# [Supplied records]
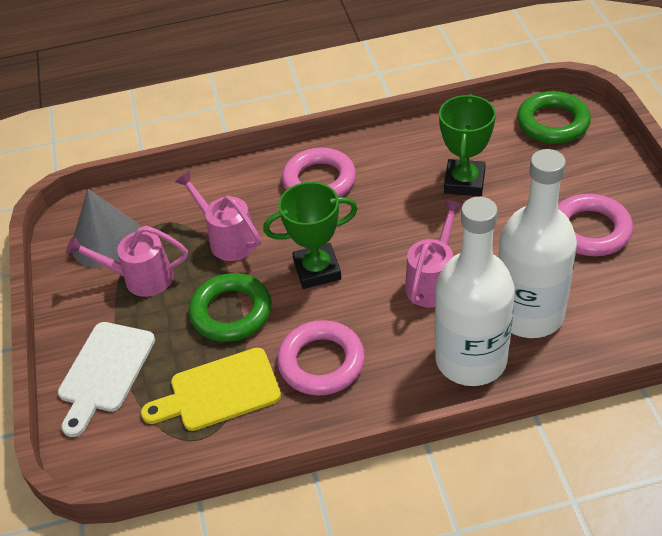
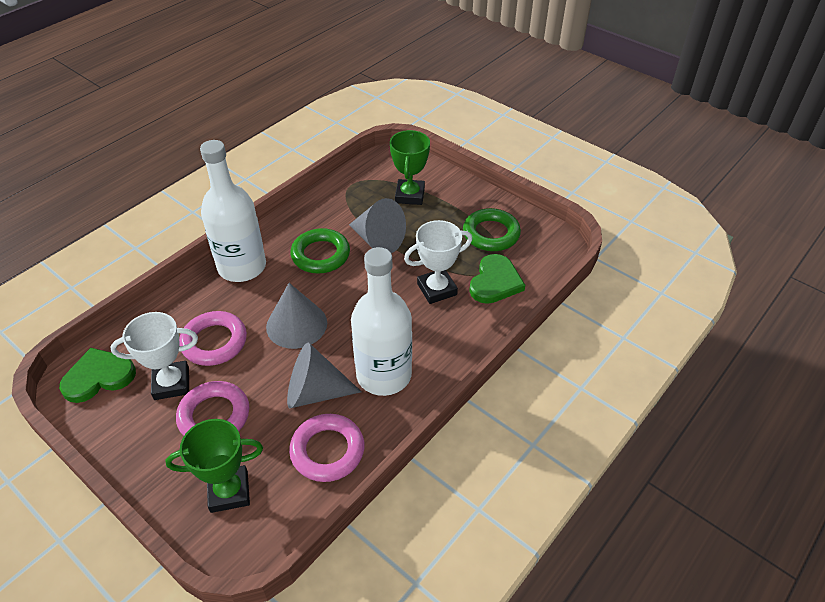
green heart: 0 -> 2
grey cone: 1 -> 3
pink watering can: 3 -> 0
white cutting board: 1 -> 0
white trophy: 0 -> 2
yellow cutting board: 1 -> 0

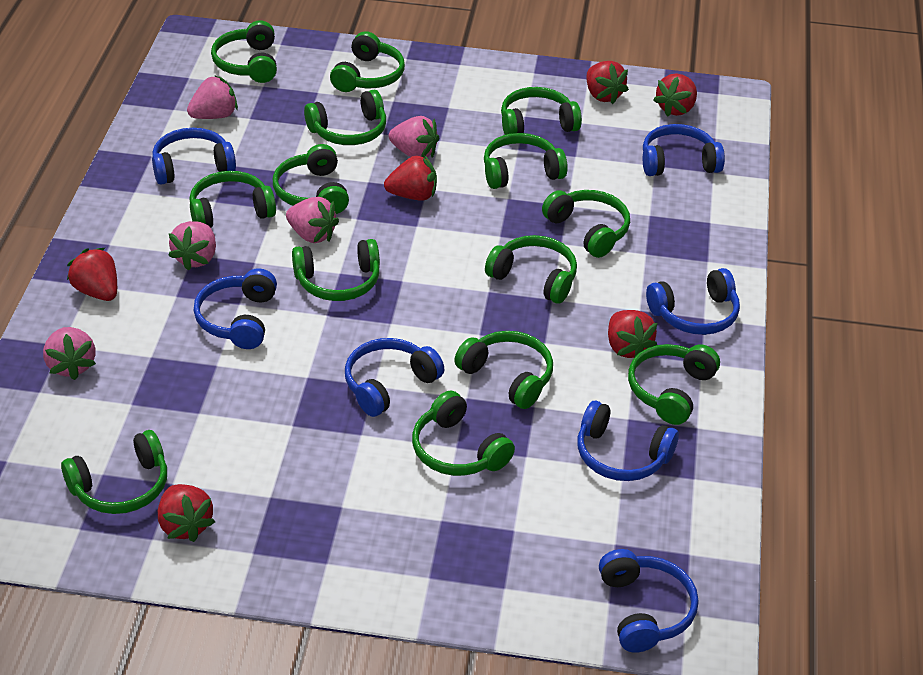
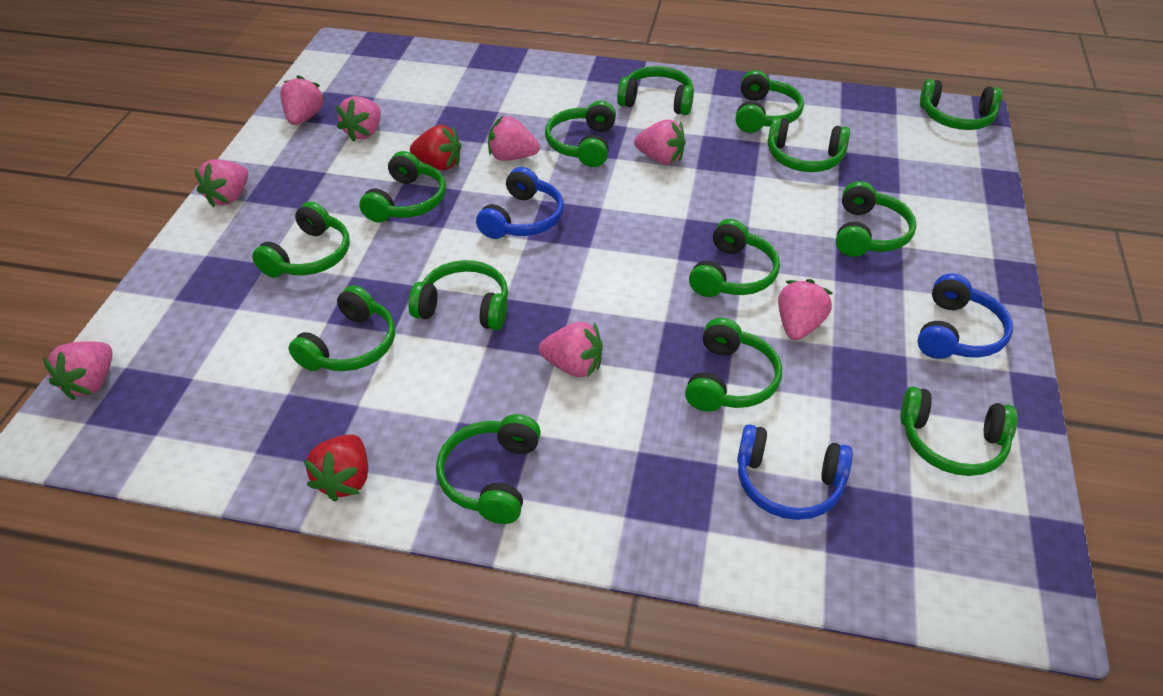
blue headphones: 7 -> 3
pink strawberry: 5 -> 8
red strawberry: 6 -> 2

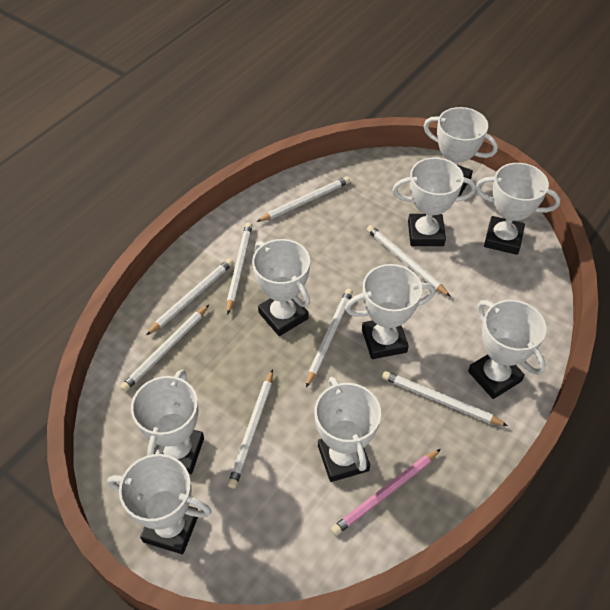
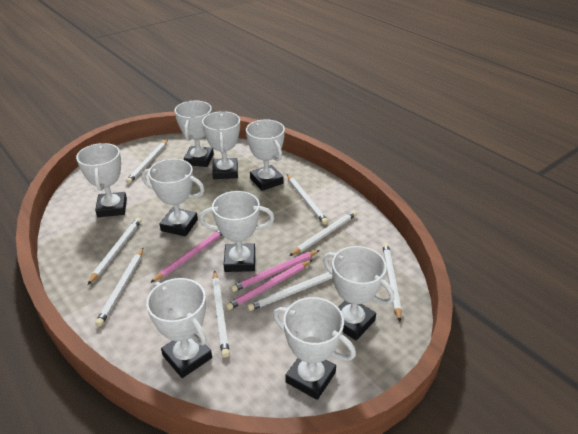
pink pencil: 1 -> 3

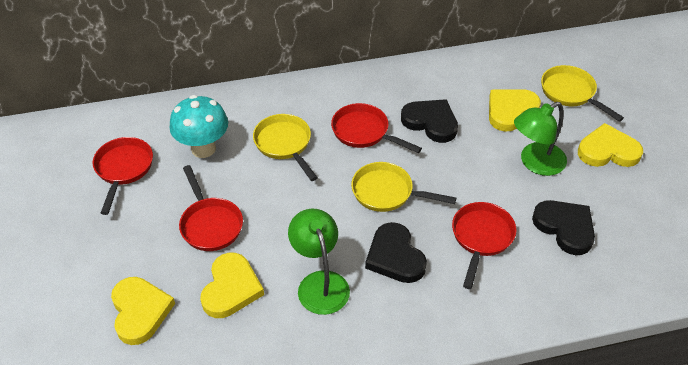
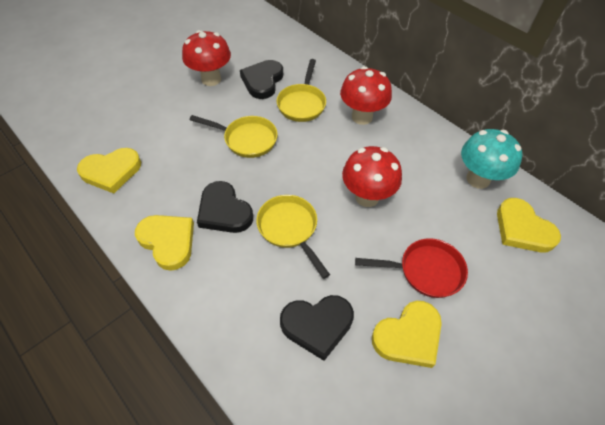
green lamp: 2 -> 0
red mushroom: 0 -> 3
red pan: 4 -> 1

# [Your task]
Please give the number of lines with "strawberry" in the entries above, and write no other text.

# [Completed exercise]
2